**Task directions:** Using the listing below, keep only the lines with the word "OLED" and copy them.

─── Material shown ───

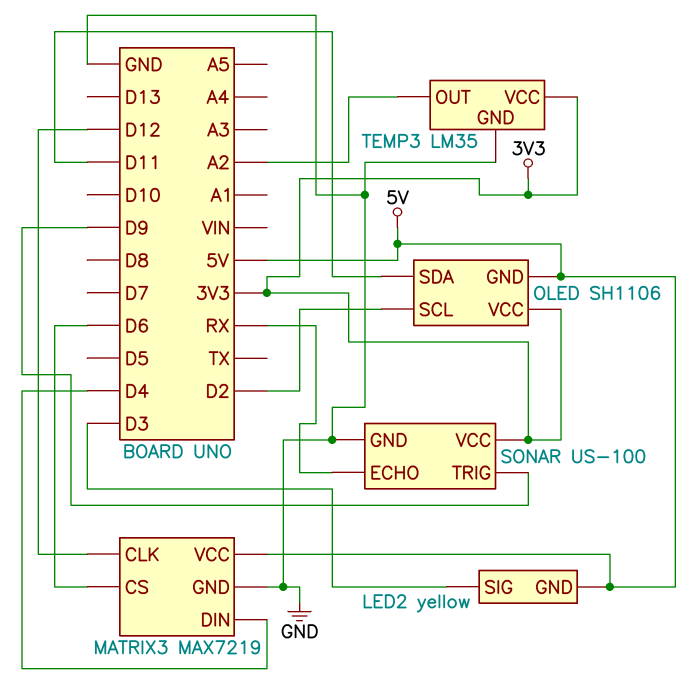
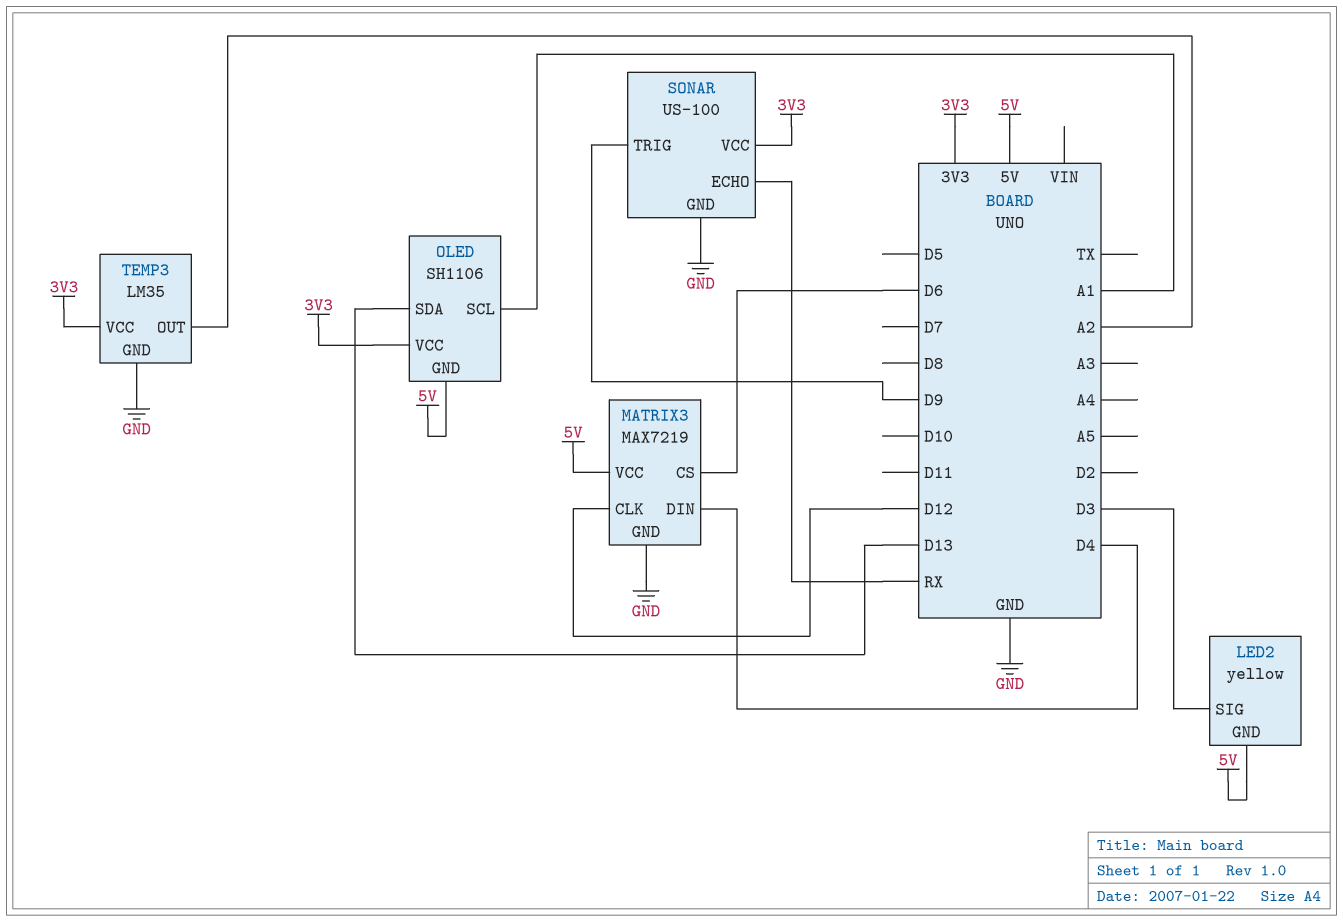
OLED pin SCL: D2 -> A1
OLED pin SDA: D11 -> D13

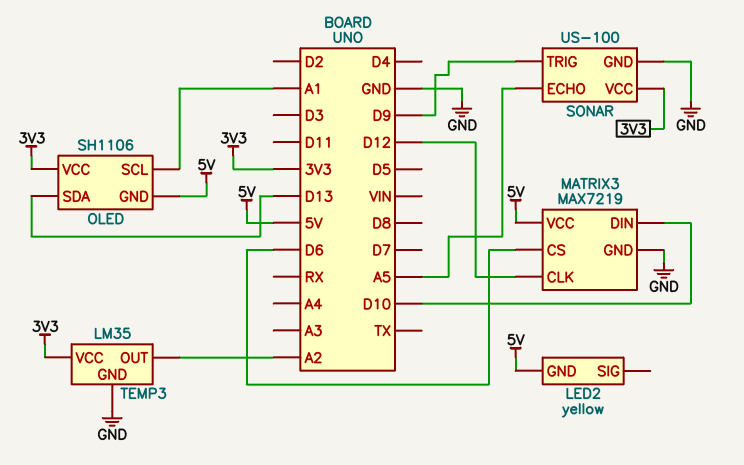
LED2 pin SIG: D3 -> none
MATRIX3 pin DIN: D4 -> D10
SONAR pin ECHO: RX -> A5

───

**Written response:**
OLED pin SCL: D2 -> A1
OLED pin SDA: D11 -> D13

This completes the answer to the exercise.